Aim of the task
The answer must consist of the records, repeated exactly.

Data to use
--

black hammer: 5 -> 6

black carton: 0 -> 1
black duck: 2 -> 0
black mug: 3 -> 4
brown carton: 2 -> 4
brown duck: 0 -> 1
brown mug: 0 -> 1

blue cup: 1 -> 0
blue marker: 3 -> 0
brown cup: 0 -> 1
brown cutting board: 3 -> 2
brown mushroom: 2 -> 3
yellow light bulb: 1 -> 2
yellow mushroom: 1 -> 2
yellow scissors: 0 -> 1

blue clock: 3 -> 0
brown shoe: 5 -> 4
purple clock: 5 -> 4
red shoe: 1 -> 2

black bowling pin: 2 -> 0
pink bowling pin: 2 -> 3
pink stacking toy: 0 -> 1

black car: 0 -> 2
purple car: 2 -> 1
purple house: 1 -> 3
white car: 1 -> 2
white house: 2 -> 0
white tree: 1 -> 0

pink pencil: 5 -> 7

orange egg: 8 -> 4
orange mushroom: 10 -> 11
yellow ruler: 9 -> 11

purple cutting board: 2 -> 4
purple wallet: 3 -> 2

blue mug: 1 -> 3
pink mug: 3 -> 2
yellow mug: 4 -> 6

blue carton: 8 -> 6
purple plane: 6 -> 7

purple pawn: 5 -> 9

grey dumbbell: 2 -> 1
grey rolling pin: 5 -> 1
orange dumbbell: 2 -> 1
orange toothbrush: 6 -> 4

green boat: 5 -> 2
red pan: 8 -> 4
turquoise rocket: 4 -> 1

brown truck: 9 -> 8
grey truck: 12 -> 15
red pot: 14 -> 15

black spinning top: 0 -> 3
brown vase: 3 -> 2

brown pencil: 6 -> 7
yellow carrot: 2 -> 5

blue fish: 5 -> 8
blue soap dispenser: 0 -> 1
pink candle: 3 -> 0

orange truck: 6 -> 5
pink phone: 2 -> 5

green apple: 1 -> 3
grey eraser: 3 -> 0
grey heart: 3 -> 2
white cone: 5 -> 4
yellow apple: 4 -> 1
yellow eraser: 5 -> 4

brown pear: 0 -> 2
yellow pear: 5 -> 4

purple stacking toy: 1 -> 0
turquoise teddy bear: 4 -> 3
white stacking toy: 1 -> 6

--

Expected answer
black hammer: 5 -> 6

black carton: 0 -> 1
black duck: 2 -> 0
black mug: 3 -> 4
brown carton: 2 -> 4
brown duck: 0 -> 1
brown mug: 0 -> 1

blue cup: 1 -> 0
blue marker: 3 -> 0
brown cup: 0 -> 1
brown cutting board: 3 -> 2
brown mushroom: 2 -> 3
yellow light bulb: 1 -> 2
yellow mushroom: 1 -> 2
yellow scissors: 0 -> 1

blue clock: 3 -> 0
brown shoe: 5 -> 4
purple clock: 5 -> 4
red shoe: 1 -> 2

black bowling pin: 2 -> 0
pink bowling pin: 2 -> 3
pink stacking toy: 0 -> 1

black car: 0 -> 2
purple car: 2 -> 1
purple house: 1 -> 3
white car: 1 -> 2
white house: 2 -> 0
white tree: 1 -> 0

pink pencil: 5 -> 7

orange egg: 8 -> 4
orange mushroom: 10 -> 11
yellow ruler: 9 -> 11

purple cutting board: 2 -> 4
purple wallet: 3 -> 2

blue mug: 1 -> 3
pink mug: 3 -> 2
yellow mug: 4 -> 6

blue carton: 8 -> 6
purple plane: 6 -> 7

purple pawn: 5 -> 9

grey dumbbell: 2 -> 1
grey rolling pin: 5 -> 1
orange dumbbell: 2 -> 1
orange toothbrush: 6 -> 4

green boat: 5 -> 2
red pan: 8 -> 4
turquoise rocket: 4 -> 1

brown truck: 9 -> 8
grey truck: 12 -> 15
red pot: 14 -> 15

black spinning top: 0 -> 3
brown vase: 3 -> 2

brown pencil: 6 -> 7
yellow carrot: 2 -> 5

blue fish: 5 -> 8
blue soap dispenser: 0 -> 1
pink candle: 3 -> 0

orange truck: 6 -> 5
pink phone: 2 -> 5

green apple: 1 -> 3
grey eraser: 3 -> 0
grey heart: 3 -> 2
white cone: 5 -> 4
yellow apple: 4 -> 1
yellow eraser: 5 -> 4

brown pear: 0 -> 2
yellow pear: 5 -> 4

purple stacking toy: 1 -> 0
turquoise teddy bear: 4 -> 3
white stacking toy: 1 -> 6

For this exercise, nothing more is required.